WHAT THE EXERCISE ASKS
Your job is to return every line in the data holding the string "none".

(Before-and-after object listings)
%%
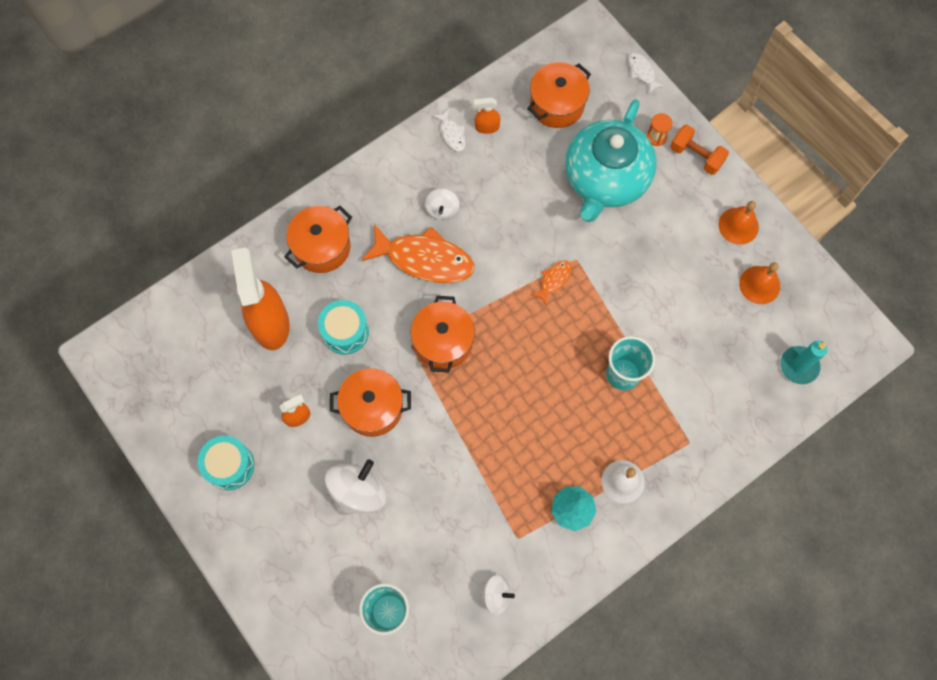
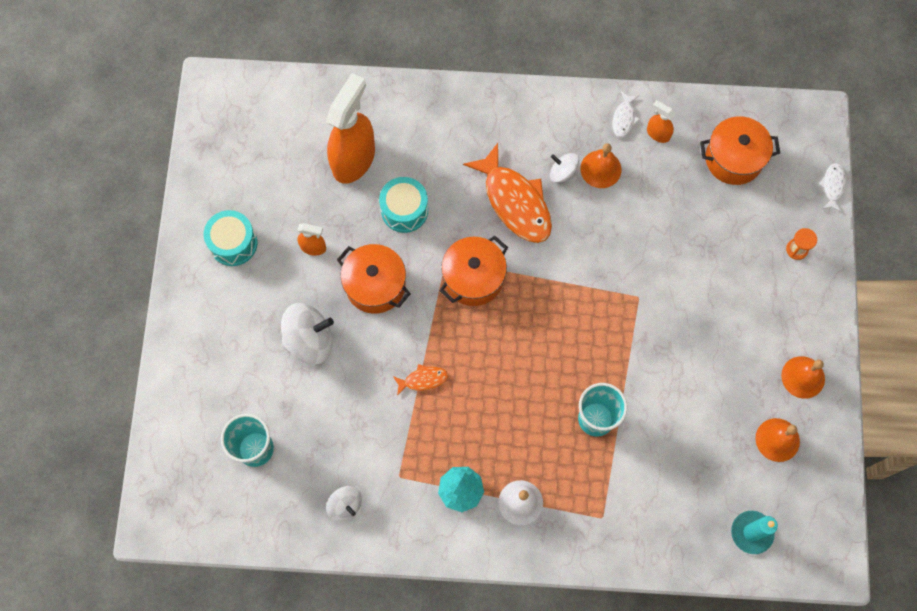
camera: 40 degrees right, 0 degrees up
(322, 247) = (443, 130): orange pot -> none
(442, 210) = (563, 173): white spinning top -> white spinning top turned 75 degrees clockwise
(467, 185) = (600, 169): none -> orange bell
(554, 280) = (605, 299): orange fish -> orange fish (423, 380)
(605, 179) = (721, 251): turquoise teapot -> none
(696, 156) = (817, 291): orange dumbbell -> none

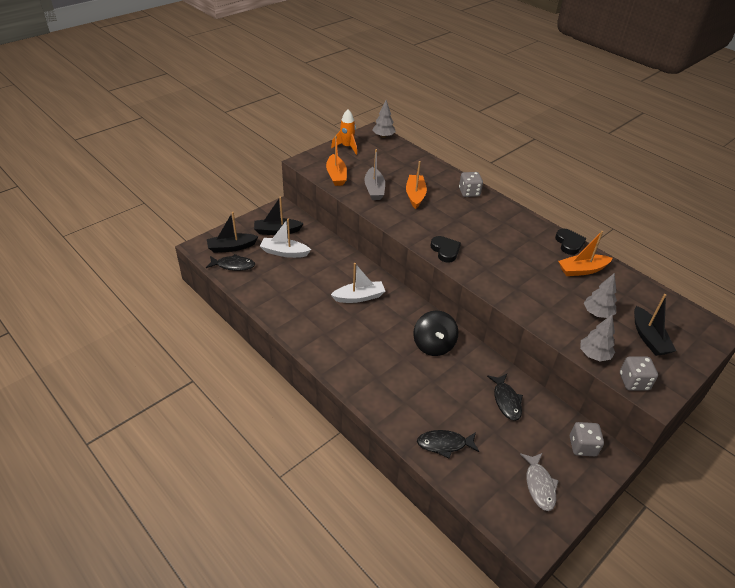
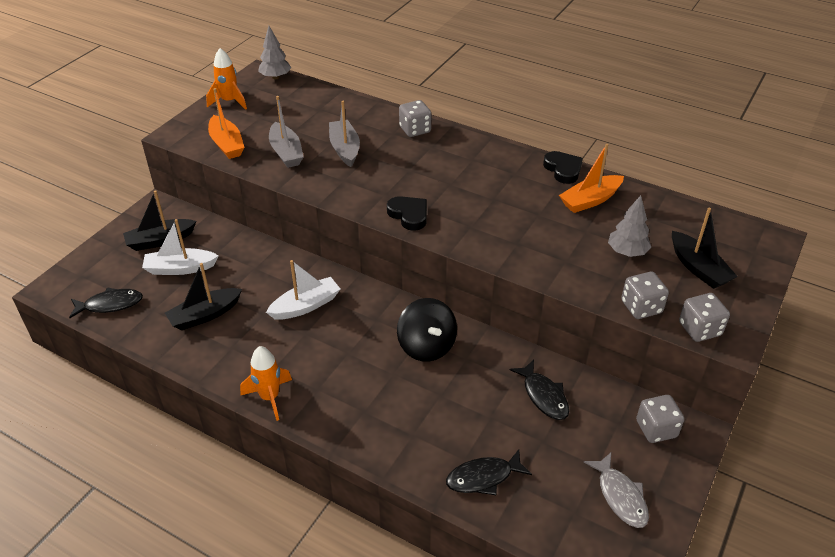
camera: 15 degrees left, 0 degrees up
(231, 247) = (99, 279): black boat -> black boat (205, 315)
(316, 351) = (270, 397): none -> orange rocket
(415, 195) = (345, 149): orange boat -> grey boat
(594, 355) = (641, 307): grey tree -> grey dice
%%
OUTPUT OF THE TASK
(322, 247) = (443, 130): orange pot -> none
(467, 185) = (600, 169): none -> orange bell
(605, 179) = (721, 251): turquoise teapot -> none
(696, 156) = (817, 291): orange dumbbell -> none
(316, 351) = (270, 397): none -> orange rocket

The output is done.